> WORK REQUIRED: Although the entries contain pictures, repeat only their words, exactly as written.

╭─ SUPPLIED INFORMATION

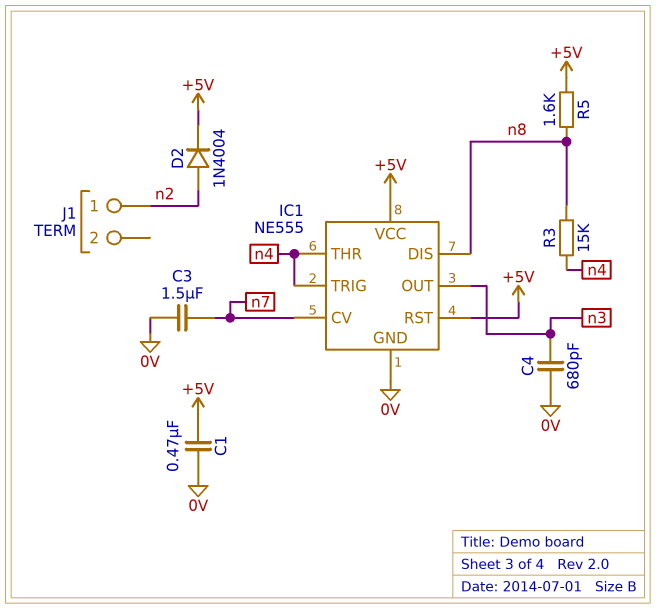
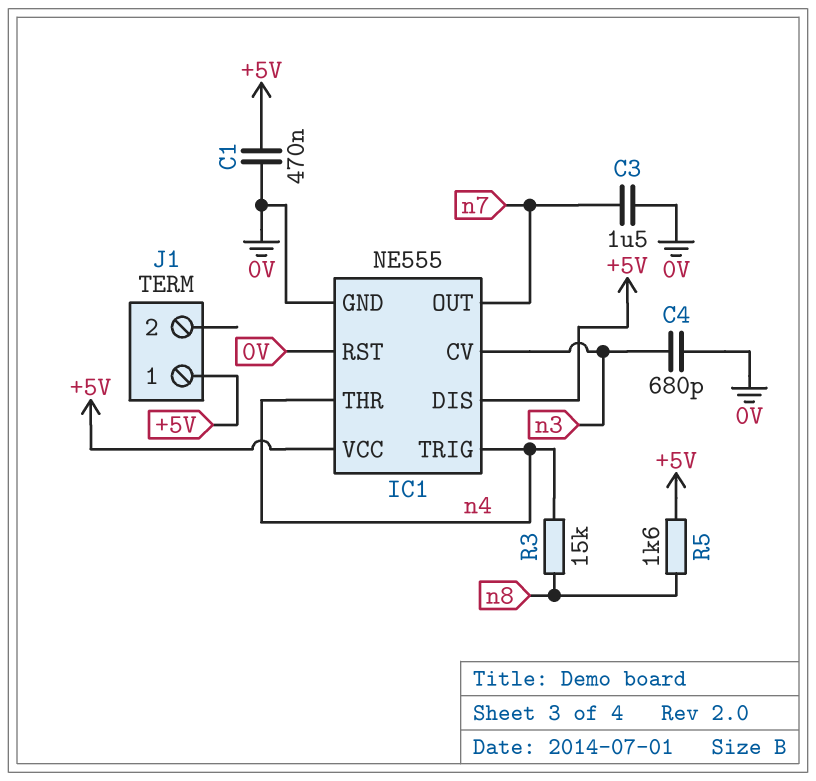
D2: diode 1N4004 (A n2, K +5V) -> none
IC1 pin CV: n7 -> n3
IC1 pin DIS: n8 -> +5V
IC1 pin OUT: n3 -> n7
IC1 pin RST: +5V -> 0V
J1 pin 1: n2 -> +5V

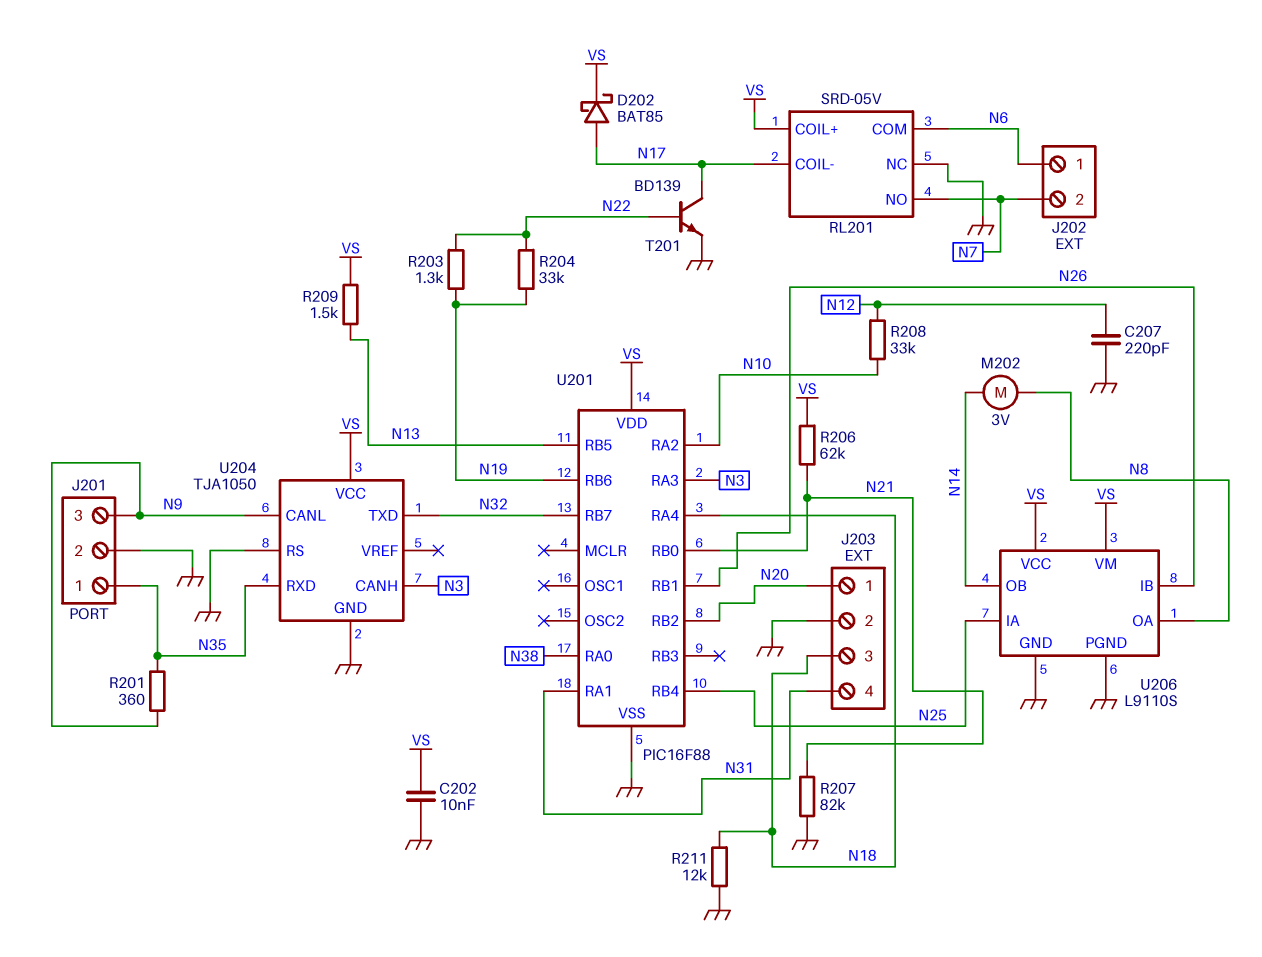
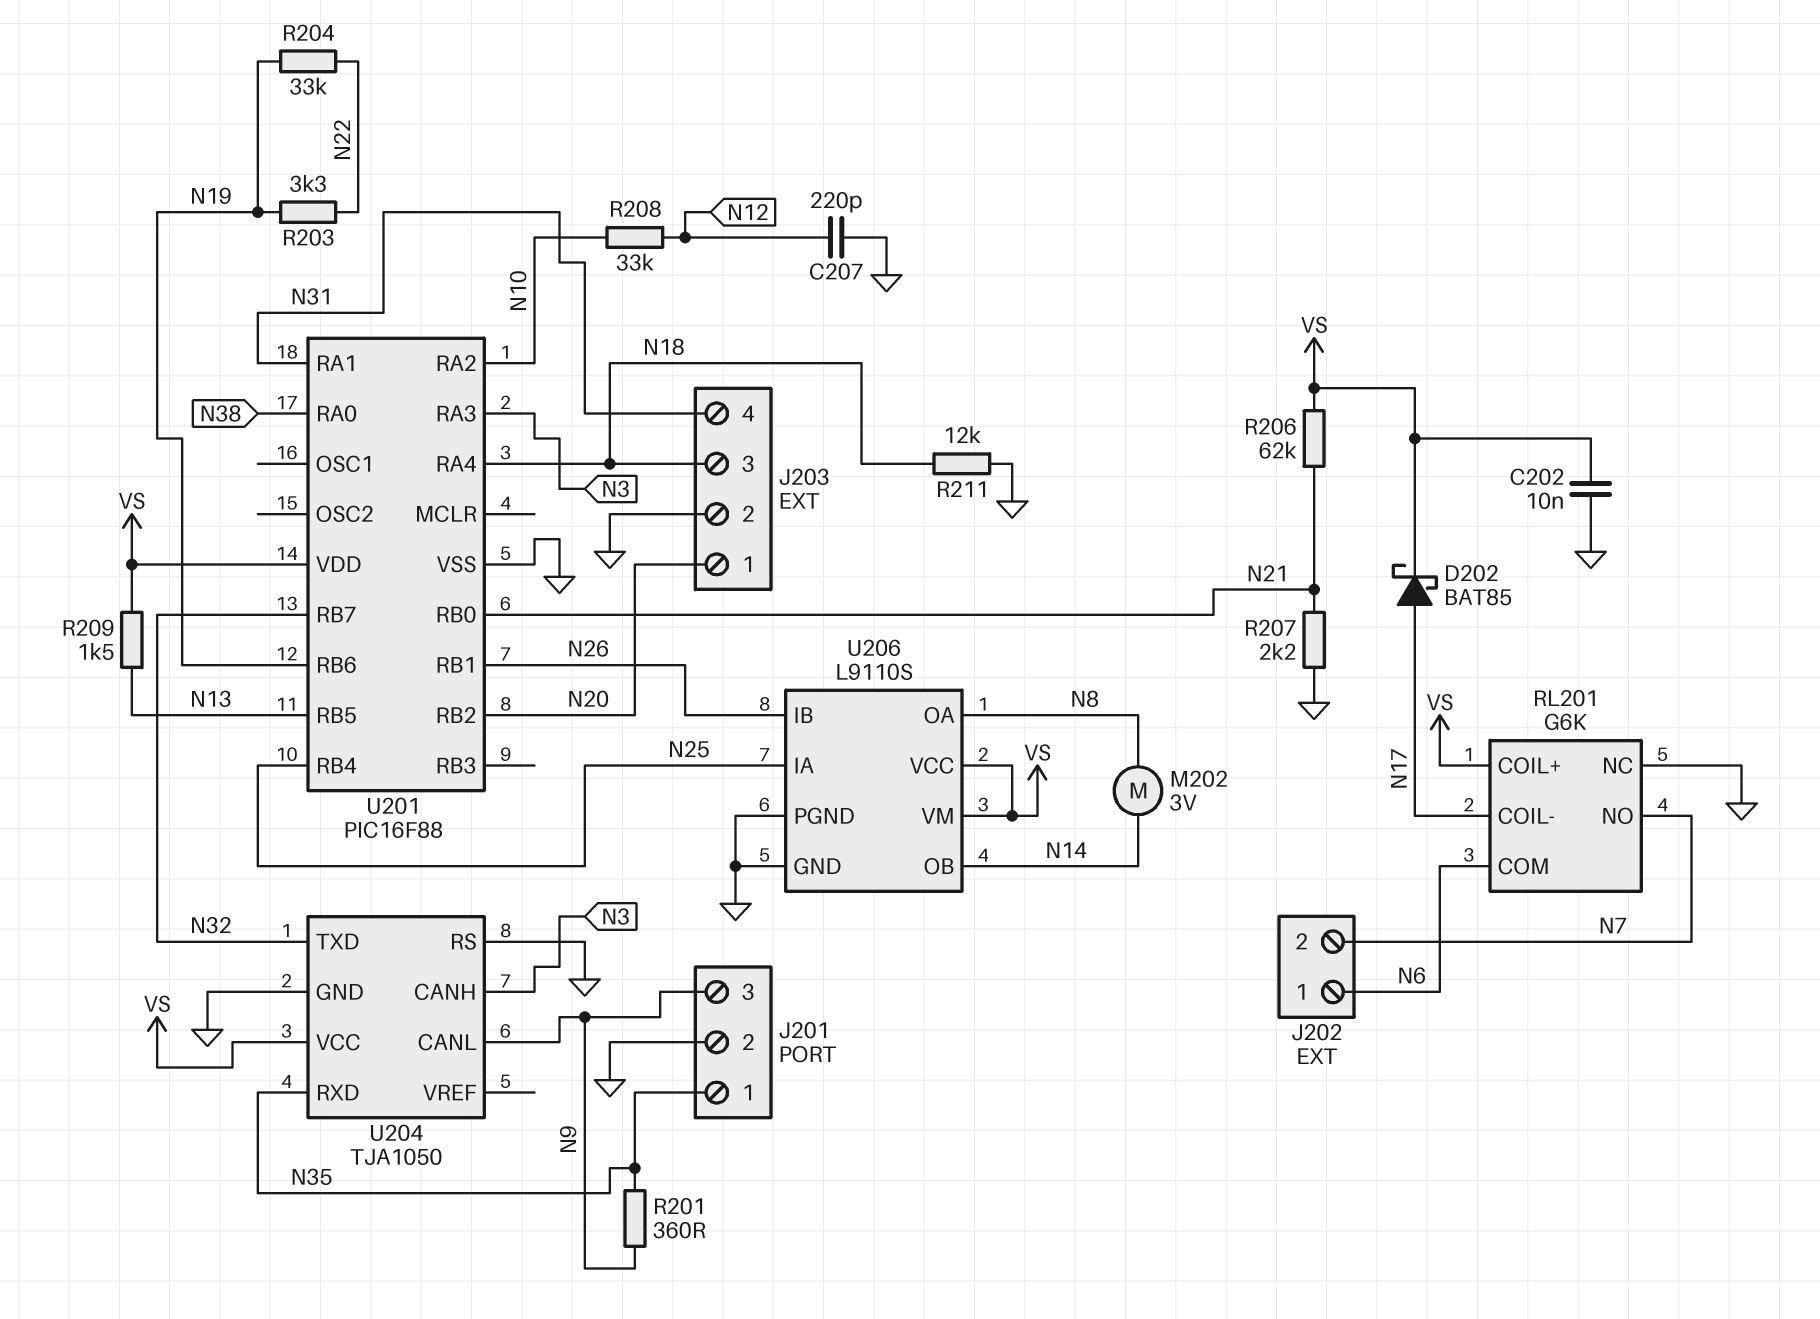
R203: 1.3k (N19, N22) -> 3.3k (N19, N22)
R207: 82k (GND, N21) -> 2.2k (GND, N21)
RL201: SRD-05V -> G6K
T201: NPN BD139 (B N22, C N17, E GND) -> none

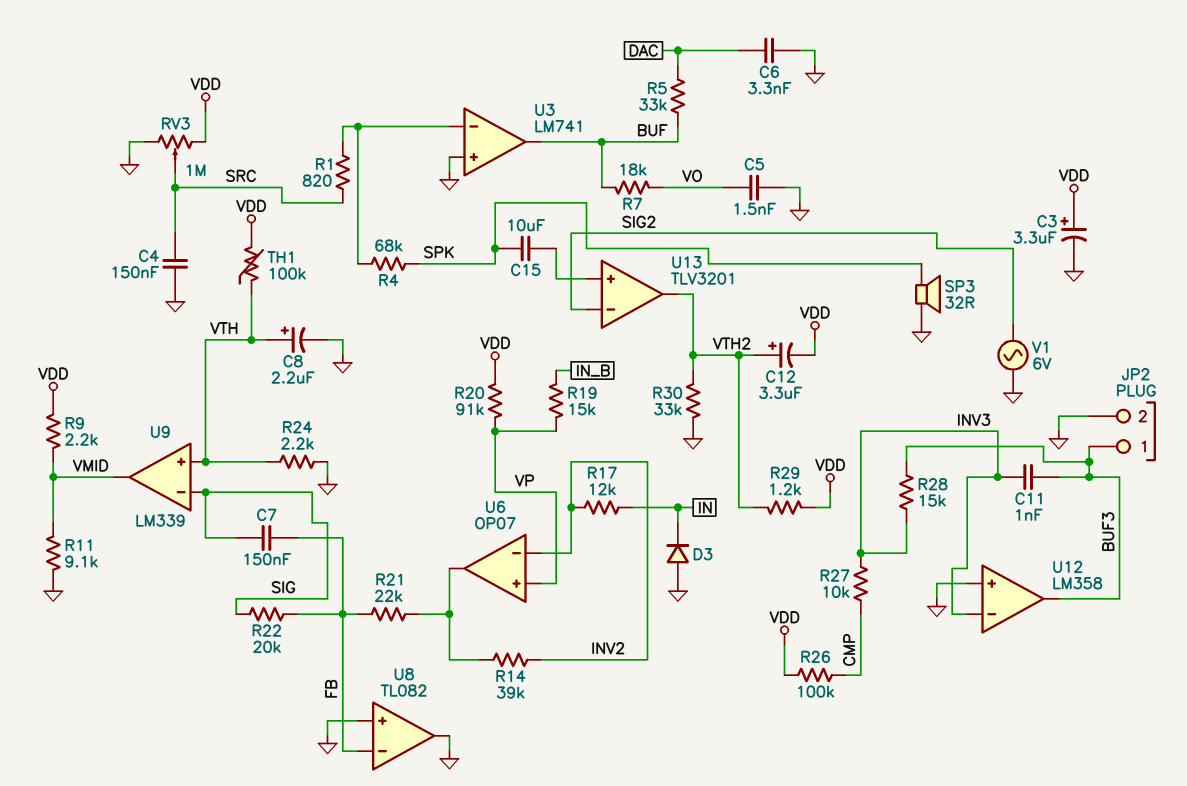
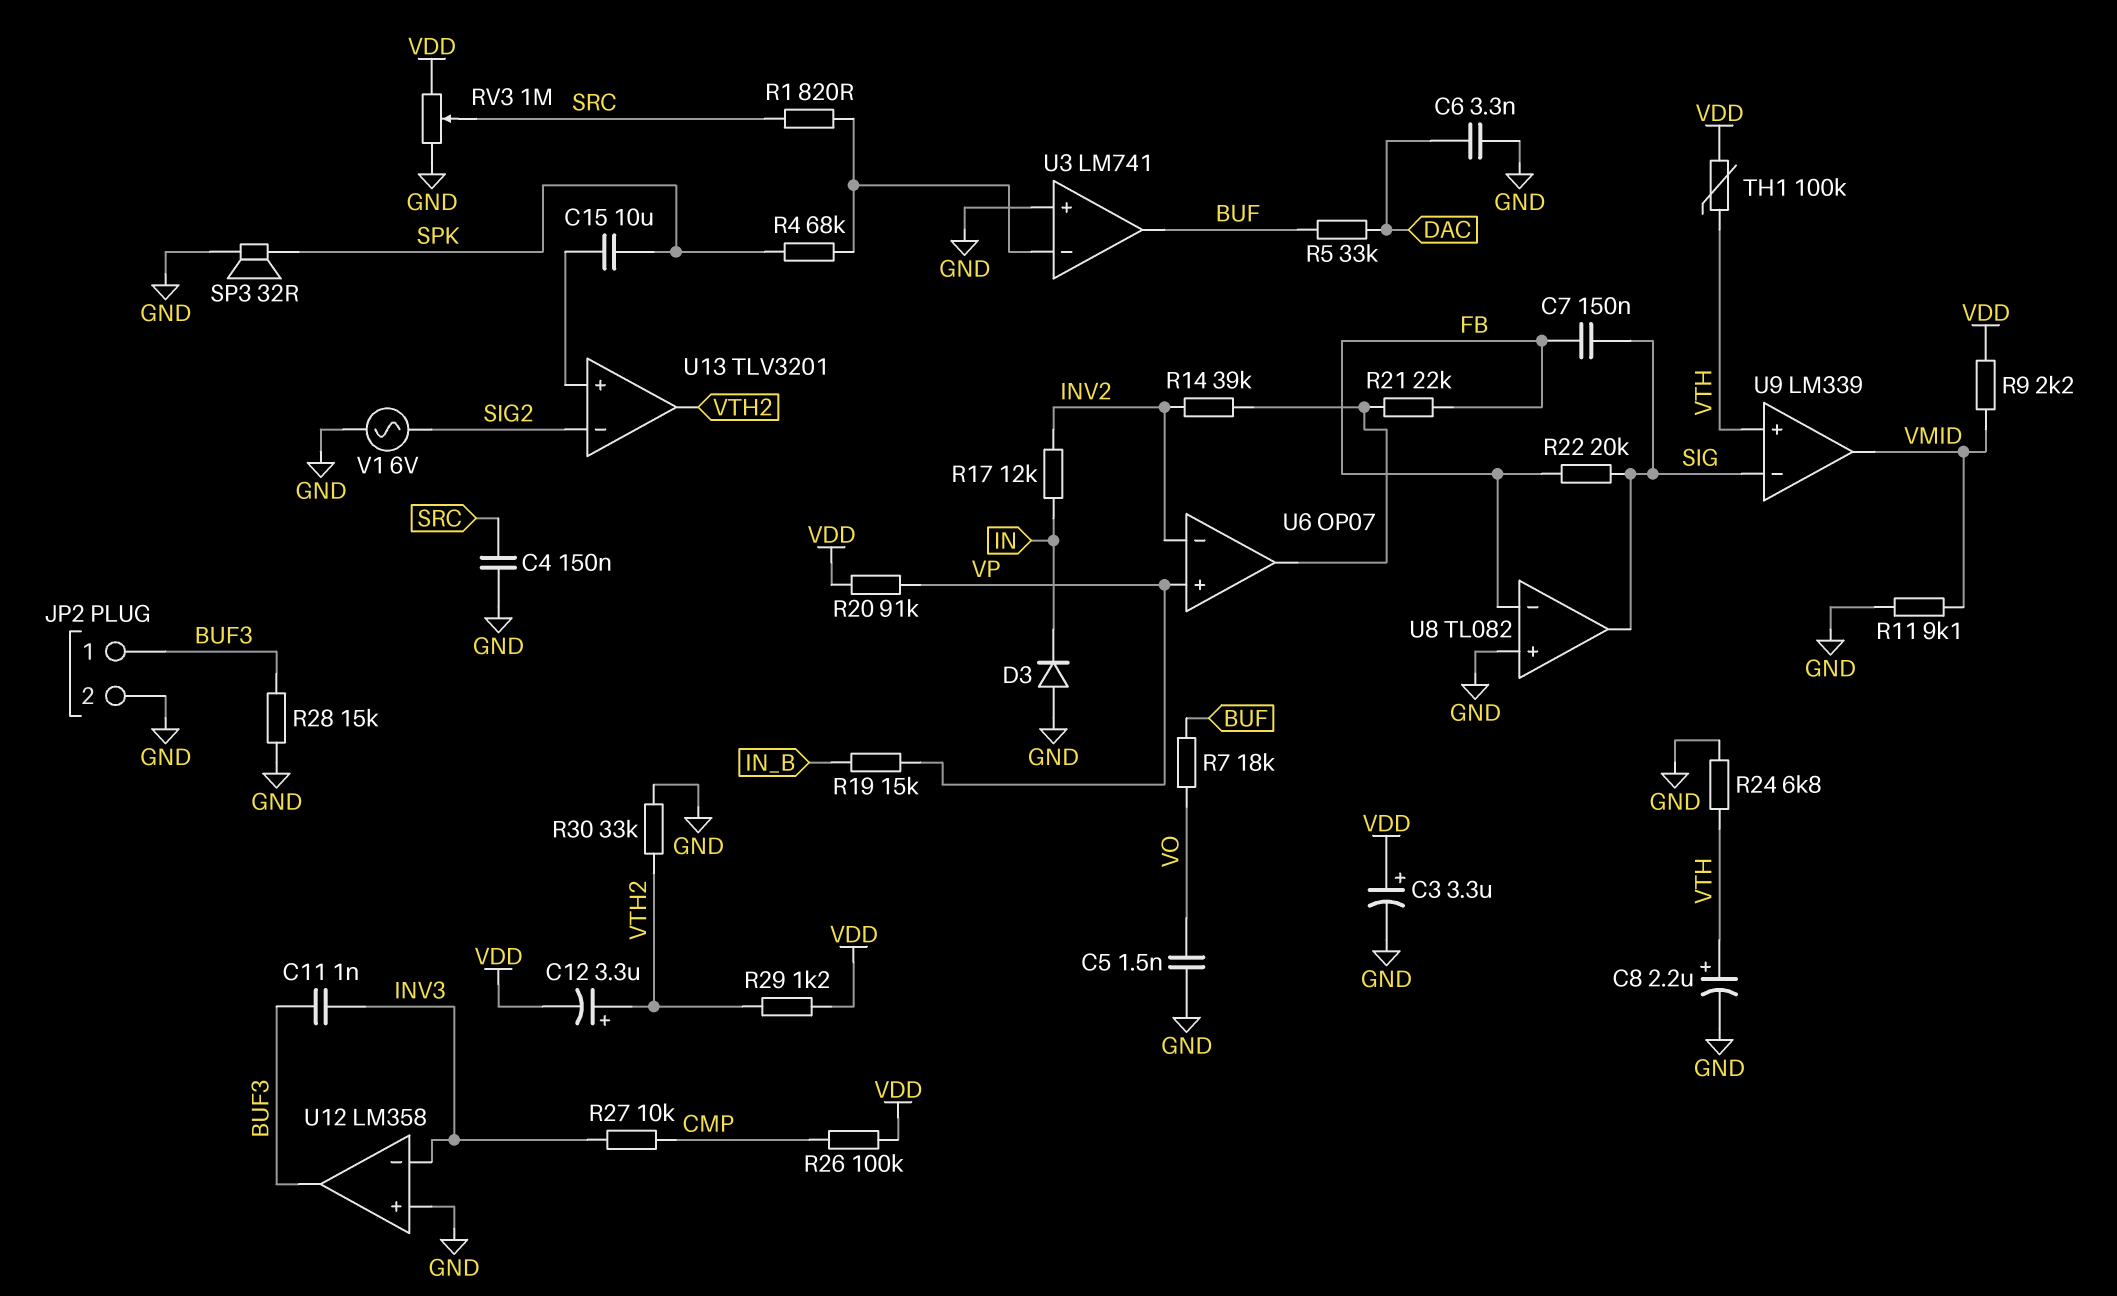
R24: 2.2k (GND, VTH) -> 6.8k (GND, VTH)
R28: 15k (BUF3, INV3) -> 15k (BUF3, GND)
U8 pin out: GND -> SIG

╰─

> TASK SOLUTION:
D2: diode 1N4004 (A n2, K +5V) -> none
IC1 pin CV: n7 -> n3
IC1 pin DIS: n8 -> +5V
IC1 pin OUT: n3 -> n7
IC1 pin RST: +5V -> 0V
J1 pin 1: n2 -> +5V

R203: 1.3k (N19, N22) -> 3.3k (N19, N22)
R207: 82k (GND, N21) -> 2.2k (GND, N21)
RL201: SRD-05V -> G6K
T201: NPN BD139 (B N22, C N17, E GND) -> none

R24: 2.2k (GND, VTH) -> 6.8k (GND, VTH)
R28: 15k (BUF3, INV3) -> 15k (BUF3, GND)
U8 pin out: GND -> SIG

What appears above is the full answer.